YOUR TASK
Starting at the top of the entries below, set down every line exactly, please, until you reach the line with "R202: 11k (N_2, N_11) -> 11k (N_2, U203/out)", which is included too.

INFORMATION SHOWN
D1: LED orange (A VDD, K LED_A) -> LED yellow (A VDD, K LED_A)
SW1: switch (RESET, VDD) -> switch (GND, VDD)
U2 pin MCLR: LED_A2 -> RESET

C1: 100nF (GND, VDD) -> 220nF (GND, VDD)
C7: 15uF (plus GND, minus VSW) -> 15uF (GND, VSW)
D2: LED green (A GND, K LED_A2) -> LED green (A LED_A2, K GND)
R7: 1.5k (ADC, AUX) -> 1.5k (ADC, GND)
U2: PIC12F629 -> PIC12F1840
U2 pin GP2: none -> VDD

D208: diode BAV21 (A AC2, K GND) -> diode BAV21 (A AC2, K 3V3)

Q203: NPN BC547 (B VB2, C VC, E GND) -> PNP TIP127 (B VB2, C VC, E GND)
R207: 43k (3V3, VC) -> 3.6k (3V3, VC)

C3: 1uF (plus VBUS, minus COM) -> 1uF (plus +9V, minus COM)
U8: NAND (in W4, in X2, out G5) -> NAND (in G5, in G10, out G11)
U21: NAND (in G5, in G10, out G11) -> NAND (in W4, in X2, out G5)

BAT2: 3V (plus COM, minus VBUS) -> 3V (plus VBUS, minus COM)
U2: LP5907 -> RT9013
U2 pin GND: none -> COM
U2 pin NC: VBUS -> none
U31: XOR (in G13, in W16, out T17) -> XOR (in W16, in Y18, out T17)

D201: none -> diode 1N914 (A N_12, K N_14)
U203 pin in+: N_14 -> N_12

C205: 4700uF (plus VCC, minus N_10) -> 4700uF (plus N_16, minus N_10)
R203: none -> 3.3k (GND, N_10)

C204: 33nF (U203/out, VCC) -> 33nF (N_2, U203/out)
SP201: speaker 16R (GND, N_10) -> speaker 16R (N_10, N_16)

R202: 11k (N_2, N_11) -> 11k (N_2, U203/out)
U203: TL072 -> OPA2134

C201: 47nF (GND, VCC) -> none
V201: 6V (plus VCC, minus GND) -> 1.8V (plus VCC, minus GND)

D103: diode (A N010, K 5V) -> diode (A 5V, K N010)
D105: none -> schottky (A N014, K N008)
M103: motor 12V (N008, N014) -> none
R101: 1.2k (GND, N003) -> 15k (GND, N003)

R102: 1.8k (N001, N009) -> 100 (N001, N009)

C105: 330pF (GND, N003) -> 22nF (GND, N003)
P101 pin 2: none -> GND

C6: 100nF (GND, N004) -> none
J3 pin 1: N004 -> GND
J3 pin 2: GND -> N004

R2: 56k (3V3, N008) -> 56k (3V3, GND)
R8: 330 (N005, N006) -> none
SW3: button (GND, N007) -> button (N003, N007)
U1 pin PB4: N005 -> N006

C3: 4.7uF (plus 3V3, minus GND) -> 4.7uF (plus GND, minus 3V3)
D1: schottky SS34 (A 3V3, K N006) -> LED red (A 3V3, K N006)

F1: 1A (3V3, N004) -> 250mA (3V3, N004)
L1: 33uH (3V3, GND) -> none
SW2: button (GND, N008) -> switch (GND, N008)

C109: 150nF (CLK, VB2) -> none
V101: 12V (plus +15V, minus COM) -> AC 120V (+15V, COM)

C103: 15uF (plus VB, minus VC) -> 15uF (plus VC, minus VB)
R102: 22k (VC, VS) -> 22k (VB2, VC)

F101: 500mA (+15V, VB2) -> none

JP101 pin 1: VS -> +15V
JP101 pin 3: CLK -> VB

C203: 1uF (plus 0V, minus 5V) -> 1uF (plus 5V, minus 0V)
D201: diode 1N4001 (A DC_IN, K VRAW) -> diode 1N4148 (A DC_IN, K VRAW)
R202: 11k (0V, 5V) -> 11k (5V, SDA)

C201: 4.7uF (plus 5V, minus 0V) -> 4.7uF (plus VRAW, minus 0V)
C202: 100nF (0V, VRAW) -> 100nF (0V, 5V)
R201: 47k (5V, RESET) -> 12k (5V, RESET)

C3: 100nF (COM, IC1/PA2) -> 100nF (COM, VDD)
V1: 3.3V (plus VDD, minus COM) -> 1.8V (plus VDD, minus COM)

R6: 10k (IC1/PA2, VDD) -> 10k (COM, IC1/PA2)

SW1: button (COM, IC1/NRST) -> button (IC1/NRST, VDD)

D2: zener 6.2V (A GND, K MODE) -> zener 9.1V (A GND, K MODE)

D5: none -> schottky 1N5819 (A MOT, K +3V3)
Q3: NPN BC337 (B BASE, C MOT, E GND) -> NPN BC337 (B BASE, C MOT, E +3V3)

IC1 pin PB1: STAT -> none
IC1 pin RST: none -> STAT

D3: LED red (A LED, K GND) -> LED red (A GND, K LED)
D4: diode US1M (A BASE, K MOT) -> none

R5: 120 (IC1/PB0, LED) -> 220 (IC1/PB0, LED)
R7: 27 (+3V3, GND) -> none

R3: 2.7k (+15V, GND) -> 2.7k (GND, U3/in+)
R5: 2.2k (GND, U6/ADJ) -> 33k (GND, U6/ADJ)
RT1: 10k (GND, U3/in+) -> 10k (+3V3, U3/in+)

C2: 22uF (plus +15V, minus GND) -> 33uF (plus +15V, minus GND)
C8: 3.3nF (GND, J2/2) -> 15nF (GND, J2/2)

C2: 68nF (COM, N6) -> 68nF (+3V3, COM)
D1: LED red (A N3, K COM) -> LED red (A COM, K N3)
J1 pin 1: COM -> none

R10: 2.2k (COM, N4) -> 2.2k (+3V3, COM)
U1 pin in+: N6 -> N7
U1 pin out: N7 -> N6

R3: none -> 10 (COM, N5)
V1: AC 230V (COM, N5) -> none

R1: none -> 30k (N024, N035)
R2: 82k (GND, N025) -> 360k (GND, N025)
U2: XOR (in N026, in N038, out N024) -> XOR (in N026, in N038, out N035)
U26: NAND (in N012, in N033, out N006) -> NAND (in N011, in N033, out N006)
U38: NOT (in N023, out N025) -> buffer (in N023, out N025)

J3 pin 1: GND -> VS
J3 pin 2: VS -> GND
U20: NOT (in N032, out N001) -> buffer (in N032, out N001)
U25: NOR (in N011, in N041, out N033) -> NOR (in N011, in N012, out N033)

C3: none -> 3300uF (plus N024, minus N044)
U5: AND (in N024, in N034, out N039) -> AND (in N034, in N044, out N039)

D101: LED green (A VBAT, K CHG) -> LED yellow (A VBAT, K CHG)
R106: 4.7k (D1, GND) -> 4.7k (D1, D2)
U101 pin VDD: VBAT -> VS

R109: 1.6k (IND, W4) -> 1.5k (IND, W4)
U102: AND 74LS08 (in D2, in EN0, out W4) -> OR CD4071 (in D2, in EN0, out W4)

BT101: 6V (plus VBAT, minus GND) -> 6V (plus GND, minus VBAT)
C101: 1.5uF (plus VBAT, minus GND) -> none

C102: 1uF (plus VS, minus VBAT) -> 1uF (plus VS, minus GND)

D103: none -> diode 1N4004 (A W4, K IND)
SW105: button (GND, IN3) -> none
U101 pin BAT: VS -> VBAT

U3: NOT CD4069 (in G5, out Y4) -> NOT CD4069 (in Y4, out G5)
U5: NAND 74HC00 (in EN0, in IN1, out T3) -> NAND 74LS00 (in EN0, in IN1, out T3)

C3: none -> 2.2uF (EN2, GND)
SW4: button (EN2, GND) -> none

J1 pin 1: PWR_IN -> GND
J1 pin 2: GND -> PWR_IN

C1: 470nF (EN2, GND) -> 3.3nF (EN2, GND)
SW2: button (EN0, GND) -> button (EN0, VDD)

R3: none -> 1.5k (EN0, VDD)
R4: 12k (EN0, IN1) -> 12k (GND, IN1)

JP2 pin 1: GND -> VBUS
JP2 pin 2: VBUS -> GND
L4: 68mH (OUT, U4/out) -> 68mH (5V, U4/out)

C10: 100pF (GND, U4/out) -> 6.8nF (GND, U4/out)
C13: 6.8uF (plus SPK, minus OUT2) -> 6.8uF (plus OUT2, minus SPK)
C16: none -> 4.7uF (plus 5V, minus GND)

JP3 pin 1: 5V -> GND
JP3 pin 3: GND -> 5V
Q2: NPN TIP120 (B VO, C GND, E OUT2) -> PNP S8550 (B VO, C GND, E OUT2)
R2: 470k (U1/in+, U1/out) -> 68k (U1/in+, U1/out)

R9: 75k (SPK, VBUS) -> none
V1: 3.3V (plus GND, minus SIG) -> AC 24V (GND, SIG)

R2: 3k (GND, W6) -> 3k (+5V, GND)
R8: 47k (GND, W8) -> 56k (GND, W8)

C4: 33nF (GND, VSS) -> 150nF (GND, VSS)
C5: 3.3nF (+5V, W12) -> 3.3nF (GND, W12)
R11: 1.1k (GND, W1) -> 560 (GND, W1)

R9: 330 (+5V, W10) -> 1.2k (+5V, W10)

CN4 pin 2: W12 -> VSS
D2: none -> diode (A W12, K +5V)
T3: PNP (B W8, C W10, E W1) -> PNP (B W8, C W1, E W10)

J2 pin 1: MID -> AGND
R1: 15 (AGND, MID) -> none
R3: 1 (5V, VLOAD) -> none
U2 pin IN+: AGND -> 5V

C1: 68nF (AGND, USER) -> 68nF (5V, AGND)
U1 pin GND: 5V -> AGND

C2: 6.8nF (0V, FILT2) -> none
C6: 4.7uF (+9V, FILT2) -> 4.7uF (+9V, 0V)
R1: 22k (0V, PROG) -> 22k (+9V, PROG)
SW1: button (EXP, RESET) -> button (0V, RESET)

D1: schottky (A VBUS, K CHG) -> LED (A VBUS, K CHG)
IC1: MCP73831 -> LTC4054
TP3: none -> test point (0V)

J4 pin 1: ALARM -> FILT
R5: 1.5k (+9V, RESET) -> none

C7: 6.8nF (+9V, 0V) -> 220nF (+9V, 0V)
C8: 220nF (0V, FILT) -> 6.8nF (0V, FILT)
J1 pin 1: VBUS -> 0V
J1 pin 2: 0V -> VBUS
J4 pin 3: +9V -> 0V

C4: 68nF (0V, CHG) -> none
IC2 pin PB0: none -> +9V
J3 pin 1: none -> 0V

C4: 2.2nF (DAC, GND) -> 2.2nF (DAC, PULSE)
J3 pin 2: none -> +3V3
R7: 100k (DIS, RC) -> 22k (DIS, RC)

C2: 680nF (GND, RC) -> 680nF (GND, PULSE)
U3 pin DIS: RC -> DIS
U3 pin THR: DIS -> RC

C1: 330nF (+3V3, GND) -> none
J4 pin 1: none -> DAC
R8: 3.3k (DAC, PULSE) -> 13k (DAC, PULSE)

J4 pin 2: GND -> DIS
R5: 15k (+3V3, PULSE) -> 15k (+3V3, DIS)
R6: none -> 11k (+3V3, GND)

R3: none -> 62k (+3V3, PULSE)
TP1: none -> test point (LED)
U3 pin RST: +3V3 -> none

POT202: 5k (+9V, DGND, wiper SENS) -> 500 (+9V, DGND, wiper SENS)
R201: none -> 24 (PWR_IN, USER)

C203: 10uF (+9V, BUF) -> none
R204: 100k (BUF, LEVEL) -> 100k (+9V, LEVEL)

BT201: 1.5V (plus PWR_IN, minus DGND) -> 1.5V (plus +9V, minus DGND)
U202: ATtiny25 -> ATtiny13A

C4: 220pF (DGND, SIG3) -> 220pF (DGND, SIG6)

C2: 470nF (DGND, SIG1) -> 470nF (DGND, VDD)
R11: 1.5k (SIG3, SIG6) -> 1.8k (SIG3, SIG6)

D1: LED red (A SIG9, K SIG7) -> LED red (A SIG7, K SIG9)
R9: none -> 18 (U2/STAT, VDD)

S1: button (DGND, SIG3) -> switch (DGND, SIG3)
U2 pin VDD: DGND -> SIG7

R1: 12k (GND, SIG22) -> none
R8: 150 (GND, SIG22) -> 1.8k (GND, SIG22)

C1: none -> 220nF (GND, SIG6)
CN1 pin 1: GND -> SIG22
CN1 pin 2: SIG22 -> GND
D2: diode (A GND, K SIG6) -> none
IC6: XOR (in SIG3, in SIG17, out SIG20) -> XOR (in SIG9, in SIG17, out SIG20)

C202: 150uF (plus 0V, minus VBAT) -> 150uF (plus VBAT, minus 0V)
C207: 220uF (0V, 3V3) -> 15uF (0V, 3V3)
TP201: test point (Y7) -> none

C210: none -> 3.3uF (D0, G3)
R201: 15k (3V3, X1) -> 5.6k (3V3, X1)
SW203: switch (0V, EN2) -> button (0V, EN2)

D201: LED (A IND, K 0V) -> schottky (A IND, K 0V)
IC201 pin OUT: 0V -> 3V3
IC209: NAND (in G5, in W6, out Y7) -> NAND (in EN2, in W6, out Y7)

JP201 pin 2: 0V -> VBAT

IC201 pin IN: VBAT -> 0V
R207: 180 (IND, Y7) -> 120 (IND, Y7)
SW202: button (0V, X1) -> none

OUTPUT
D1: LED orange (A VDD, K LED_A) -> LED yellow (A VDD, K LED_A)
SW1: switch (RESET, VDD) -> switch (GND, VDD)
U2 pin MCLR: LED_A2 -> RESET

C1: 100nF (GND, VDD) -> 220nF (GND, VDD)
C7: 15uF (plus GND, minus VSW) -> 15uF (GND, VSW)
D2: LED green (A GND, K LED_A2) -> LED green (A LED_A2, K GND)
R7: 1.5k (ADC, AUX) -> 1.5k (ADC, GND)
U2: PIC12F629 -> PIC12F1840
U2 pin GP2: none -> VDD

D208: diode BAV21 (A AC2, K GND) -> diode BAV21 (A AC2, K 3V3)

Q203: NPN BC547 (B VB2, C VC, E GND) -> PNP TIP127 (B VB2, C VC, E GND)
R207: 43k (3V3, VC) -> 3.6k (3V3, VC)

C3: 1uF (plus VBUS, minus COM) -> 1uF (plus +9V, minus COM)
U8: NAND (in W4, in X2, out G5) -> NAND (in G5, in G10, out G11)
U21: NAND (in G5, in G10, out G11) -> NAND (in W4, in X2, out G5)

BAT2: 3V (plus COM, minus VBUS) -> 3V (plus VBUS, minus COM)
U2: LP5907 -> RT9013
U2 pin GND: none -> COM
U2 pin NC: VBUS -> none
U31: XOR (in G13, in W16, out T17) -> XOR (in W16, in Y18, out T17)

D201: none -> diode 1N914 (A N_12, K N_14)
U203 pin in+: N_14 -> N_12

C205: 4700uF (plus VCC, minus N_10) -> 4700uF (plus N_16, minus N_10)
R203: none -> 3.3k (GND, N_10)

C204: 33nF (U203/out, VCC) -> 33nF (N_2, U203/out)
SP201: speaker 16R (GND, N_10) -> speaker 16R (N_10, N_16)

R202: 11k (N_2, N_11) -> 11k (N_2, U203/out)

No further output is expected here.